## [Required task]
Make an exact copy of the entries below.

·····

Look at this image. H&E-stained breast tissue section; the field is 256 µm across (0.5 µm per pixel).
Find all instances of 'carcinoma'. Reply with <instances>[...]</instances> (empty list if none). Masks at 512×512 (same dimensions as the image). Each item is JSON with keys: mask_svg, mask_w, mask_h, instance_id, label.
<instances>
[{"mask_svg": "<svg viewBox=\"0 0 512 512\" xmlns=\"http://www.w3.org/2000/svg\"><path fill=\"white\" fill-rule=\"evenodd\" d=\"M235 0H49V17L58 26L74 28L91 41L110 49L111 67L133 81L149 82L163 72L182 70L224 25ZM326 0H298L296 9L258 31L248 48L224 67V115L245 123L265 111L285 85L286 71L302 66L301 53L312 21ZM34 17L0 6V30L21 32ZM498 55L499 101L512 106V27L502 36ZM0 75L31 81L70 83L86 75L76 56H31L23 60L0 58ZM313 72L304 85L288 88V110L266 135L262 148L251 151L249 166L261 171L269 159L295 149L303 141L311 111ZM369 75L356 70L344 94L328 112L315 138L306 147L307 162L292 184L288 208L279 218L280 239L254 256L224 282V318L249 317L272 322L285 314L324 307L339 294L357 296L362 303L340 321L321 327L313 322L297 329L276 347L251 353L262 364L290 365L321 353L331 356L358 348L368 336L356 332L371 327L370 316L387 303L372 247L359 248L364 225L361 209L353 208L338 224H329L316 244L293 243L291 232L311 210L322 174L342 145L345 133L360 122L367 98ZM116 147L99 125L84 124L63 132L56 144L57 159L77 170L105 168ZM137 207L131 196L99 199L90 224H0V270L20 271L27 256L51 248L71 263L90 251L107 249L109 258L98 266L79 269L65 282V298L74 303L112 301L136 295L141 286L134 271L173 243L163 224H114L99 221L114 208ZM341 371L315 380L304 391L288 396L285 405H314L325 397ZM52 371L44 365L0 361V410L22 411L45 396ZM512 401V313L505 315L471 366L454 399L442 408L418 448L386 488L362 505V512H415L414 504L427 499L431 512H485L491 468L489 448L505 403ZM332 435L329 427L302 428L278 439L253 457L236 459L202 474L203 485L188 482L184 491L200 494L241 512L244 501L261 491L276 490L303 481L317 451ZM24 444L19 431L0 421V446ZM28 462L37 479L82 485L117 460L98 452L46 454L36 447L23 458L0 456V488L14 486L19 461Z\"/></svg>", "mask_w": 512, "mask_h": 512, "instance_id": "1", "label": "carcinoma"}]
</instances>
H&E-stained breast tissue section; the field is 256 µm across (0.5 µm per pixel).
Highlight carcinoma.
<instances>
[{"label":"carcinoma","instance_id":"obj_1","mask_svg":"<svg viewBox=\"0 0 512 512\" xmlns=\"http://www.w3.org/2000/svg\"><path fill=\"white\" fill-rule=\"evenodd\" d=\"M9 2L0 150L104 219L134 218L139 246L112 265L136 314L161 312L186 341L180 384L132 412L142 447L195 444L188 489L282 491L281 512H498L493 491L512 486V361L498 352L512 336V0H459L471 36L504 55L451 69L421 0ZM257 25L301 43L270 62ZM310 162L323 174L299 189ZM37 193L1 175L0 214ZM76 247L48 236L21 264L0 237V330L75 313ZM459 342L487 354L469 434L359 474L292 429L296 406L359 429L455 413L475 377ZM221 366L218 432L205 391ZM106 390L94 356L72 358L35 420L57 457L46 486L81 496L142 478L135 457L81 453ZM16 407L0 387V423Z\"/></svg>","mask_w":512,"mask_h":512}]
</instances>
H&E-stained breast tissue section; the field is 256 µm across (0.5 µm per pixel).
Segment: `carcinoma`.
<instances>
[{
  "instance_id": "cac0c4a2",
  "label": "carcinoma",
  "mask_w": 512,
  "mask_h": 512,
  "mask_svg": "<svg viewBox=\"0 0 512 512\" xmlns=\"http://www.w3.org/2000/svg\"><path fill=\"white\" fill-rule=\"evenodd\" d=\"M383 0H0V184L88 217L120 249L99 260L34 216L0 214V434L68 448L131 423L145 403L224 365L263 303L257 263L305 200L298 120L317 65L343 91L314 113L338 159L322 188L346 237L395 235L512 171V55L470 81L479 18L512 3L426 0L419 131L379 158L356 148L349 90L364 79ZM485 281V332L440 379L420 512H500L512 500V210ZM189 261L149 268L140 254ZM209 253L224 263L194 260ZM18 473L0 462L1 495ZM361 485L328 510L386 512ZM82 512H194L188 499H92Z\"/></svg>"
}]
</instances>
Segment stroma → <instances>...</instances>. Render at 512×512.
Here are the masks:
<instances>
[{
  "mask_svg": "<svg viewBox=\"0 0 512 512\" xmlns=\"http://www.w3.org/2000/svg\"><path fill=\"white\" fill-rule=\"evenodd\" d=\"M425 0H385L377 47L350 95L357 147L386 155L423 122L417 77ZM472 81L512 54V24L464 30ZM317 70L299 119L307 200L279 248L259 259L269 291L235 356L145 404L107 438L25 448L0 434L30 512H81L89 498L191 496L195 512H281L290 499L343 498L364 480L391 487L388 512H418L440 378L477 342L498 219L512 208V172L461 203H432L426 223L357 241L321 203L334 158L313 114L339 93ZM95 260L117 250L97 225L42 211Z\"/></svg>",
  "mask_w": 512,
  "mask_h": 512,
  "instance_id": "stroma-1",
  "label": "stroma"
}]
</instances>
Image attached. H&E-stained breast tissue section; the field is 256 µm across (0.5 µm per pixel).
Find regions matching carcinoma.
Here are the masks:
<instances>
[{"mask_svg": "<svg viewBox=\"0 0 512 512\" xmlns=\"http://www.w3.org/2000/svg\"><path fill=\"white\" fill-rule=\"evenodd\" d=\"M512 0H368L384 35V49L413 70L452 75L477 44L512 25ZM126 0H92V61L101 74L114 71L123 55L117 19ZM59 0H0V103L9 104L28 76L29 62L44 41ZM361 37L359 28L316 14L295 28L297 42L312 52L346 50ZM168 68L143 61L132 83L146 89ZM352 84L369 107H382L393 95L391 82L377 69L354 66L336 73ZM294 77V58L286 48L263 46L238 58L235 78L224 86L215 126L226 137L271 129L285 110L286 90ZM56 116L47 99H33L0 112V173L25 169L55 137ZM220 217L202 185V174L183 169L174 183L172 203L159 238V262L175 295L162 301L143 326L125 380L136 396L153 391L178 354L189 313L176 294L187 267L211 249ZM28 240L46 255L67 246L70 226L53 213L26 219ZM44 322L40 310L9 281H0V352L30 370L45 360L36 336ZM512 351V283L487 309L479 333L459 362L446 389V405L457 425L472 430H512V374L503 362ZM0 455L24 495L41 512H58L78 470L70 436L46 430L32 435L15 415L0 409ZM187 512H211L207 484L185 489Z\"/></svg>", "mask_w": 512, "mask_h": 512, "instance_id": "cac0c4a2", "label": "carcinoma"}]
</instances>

·····

## [Solution to this exercise]
Look at this image. H&E-stained breast tissue section; the field is 256 µm across (0.5 µm per pixel).
Find all instances of 'carcinoma'. Reply with <instances>[...]</instances> (empty list if none). Masks at 512×512 (same dimensions as the image). Each item is JSON with keys: mask_svg, mask_w, mask_h, instance_id, label.
<instances>
[{"mask_svg": "<svg viewBox=\"0 0 512 512\" xmlns=\"http://www.w3.org/2000/svg\"><path fill=\"white\" fill-rule=\"evenodd\" d=\"M235 0H49V17L58 26L74 28L91 41L110 49L111 67L133 81L149 82L163 72L182 70L224 25ZM326 0H298L296 9L258 31L248 48L224 67V115L245 123L265 111L285 85L286 71L302 66L301 53L312 21ZM34 17L0 6V30L21 32ZM498 55L499 101L512 106V27L502 36ZM0 75L31 81L70 83L86 75L76 56H31L23 60L0 58ZM313 72L304 85L288 88V110L266 135L262 148L251 151L249 166L261 171L269 159L295 149L303 141L311 111ZM369 75L356 70L344 94L328 112L315 138L306 147L307 162L292 184L288 208L279 218L280 239L254 256L224 282V318L249 317L272 322L285 314L324 307L339 294L357 296L362 303L340 321L321 327L313 322L297 329L276 347L251 353L262 364L290 365L321 353L331 356L358 348L368 336L356 332L371 327L370 316L387 303L372 247L359 248L364 225L361 209L353 208L338 224H329L316 244L293 243L291 232L311 210L322 174L342 145L345 133L360 122L367 98ZM116 147L99 125L84 124L63 132L56 144L57 159L77 170L105 168ZM137 207L131 196L99 199L90 224H0V270L20 271L27 256L51 248L71 263L90 251L107 249L109 258L98 266L79 269L65 282V298L74 303L112 301L136 295L141 286L134 271L173 243L163 224H114L99 221L114 208ZM341 371L315 380L304 391L288 396L285 405H314L325 397ZM52 371L44 365L0 361V410L22 411L45 396ZM512 401V313L505 315L471 366L454 399L442 408L418 448L386 488L362 505V512H415L414 504L427 499L431 512H485L491 468L489 448L505 403ZM332 435L329 427L302 428L278 439L253 457L236 459L202 474L203 485L188 482L184 491L200 494L241 512L244 501L261 491L276 490L303 481L317 451ZM24 444L19 431L0 421V446ZM28 462L37 479L82 485L117 460L98 452L46 454L36 447L23 458L0 456V488L14 486L19 461Z\"/></svg>", "mask_w": 512, "mask_h": 512, "instance_id": "1", "label": "carcinoma"}]
</instances>
H&E-stained breast tissue section; the field is 256 µm across (0.5 µm per pixel).
Highlight carcinoma.
<instances>
[{"label":"carcinoma","instance_id":"obj_1","mask_svg":"<svg viewBox=\"0 0 512 512\" xmlns=\"http://www.w3.org/2000/svg\"><path fill=\"white\" fill-rule=\"evenodd\" d=\"M9 2L0 150L104 219L134 218L139 246L112 265L136 314L161 312L186 341L180 384L132 412L142 447L195 444L188 489L282 491L281 512H498L493 491L512 486V361L498 352L512 336V0H459L471 36L504 55L451 69L421 0ZM257 25L301 43L270 62ZM310 162L323 174L299 189ZM37 193L1 175L0 214ZM76 247L48 236L21 264L0 237V330L75 313ZM459 342L487 354L469 434L359 474L292 429L296 406L359 429L455 413L475 377ZM221 366L218 432L205 391ZM106 390L94 356L72 358L35 420L57 457L46 486L81 496L142 478L135 457L81 453ZM16 407L0 387V423Z\"/></svg>","mask_w":512,"mask_h":512}]
</instances>
H&E-stained breast tissue section; the field is 256 µm across (0.5 µm per pixel).
Segment: `carcinoma`.
<instances>
[{
  "instance_id": "cac0c4a2",
  "label": "carcinoma",
  "mask_w": 512,
  "mask_h": 512,
  "mask_svg": "<svg viewBox=\"0 0 512 512\" xmlns=\"http://www.w3.org/2000/svg\"><path fill=\"white\" fill-rule=\"evenodd\" d=\"M383 0H0V184L88 217L120 249L99 260L34 216L0 214V434L68 448L131 423L145 403L224 365L263 303L257 263L305 200L298 120L317 65L343 91L314 113L338 159L322 188L346 237L395 235L512 171V55L470 81L479 18L512 3L426 0L419 131L379 158L356 148L349 90L364 79ZM485 281V332L440 379L420 512H500L512 500V210ZM189 261L149 268L140 254ZM209 253L224 263L194 260ZM18 473L0 462L1 495ZM361 485L328 510L386 512ZM82 512H194L188 499H92Z\"/></svg>"
}]
</instances>
Segment stroma → <instances>...</instances>. Render at 512×512.
Here are the masks:
<instances>
[{
  "mask_svg": "<svg viewBox=\"0 0 512 512\" xmlns=\"http://www.w3.org/2000/svg\"><path fill=\"white\" fill-rule=\"evenodd\" d=\"M425 0H385L377 47L350 95L357 147L386 155L423 122L417 77ZM472 81L512 54V24L464 30ZM317 70L299 119L307 200L279 248L259 259L269 291L235 356L145 404L107 438L25 448L0 434L30 512H81L89 498L191 496L195 512H281L290 499L343 498L364 480L391 487L388 512H418L440 378L477 342L498 219L512 208V172L461 203H432L426 223L357 241L321 203L334 158L313 114L339 93ZM95 260L117 250L97 225L42 211Z\"/></svg>",
  "mask_w": 512,
  "mask_h": 512,
  "instance_id": "stroma-1",
  "label": "stroma"
}]
</instances>
Image attached. H&E-stained breast tissue section; the field is 256 µm across (0.5 µm per pixel).
Find regions matching carcinoma.
Here are the masks:
<instances>
[{"mask_svg": "<svg viewBox=\"0 0 512 512\" xmlns=\"http://www.w3.org/2000/svg\"><path fill=\"white\" fill-rule=\"evenodd\" d=\"M512 0H368L384 35V49L413 70L452 75L477 44L512 25ZM126 0H92V61L101 74L114 71L123 55L117 19ZM59 0H0V103L9 104L28 76L29 62L44 41ZM361 37L359 28L316 14L295 28L297 42L312 52L346 50ZM168 68L143 61L132 83L146 89ZM352 84L369 107H382L393 95L391 82L377 69L354 66L336 73ZM294 77V58L286 48L263 46L238 58L235 78L224 86L215 126L226 137L271 129L285 110L286 90ZM56 116L47 99H33L0 112V173L25 169L55 137ZM220 217L202 185V174L183 169L174 183L172 203L159 238V262L175 295L162 301L143 326L125 380L136 396L153 391L178 354L189 313L176 294L187 267L211 249ZM28 240L46 255L67 246L70 226L53 213L26 219ZM44 322L40 310L9 281H0V352L30 370L45 360L36 336ZM512 351V283L487 309L479 333L459 362L446 389V405L457 425L472 430H512V374L503 362ZM0 455L24 495L41 512H58L78 470L70 436L46 430L32 435L15 415L0 409ZM187 512H211L207 484L185 489Z\"/></svg>", "mask_w": 512, "mask_h": 512, "instance_id": "cac0c4a2", "label": "carcinoma"}]
</instances>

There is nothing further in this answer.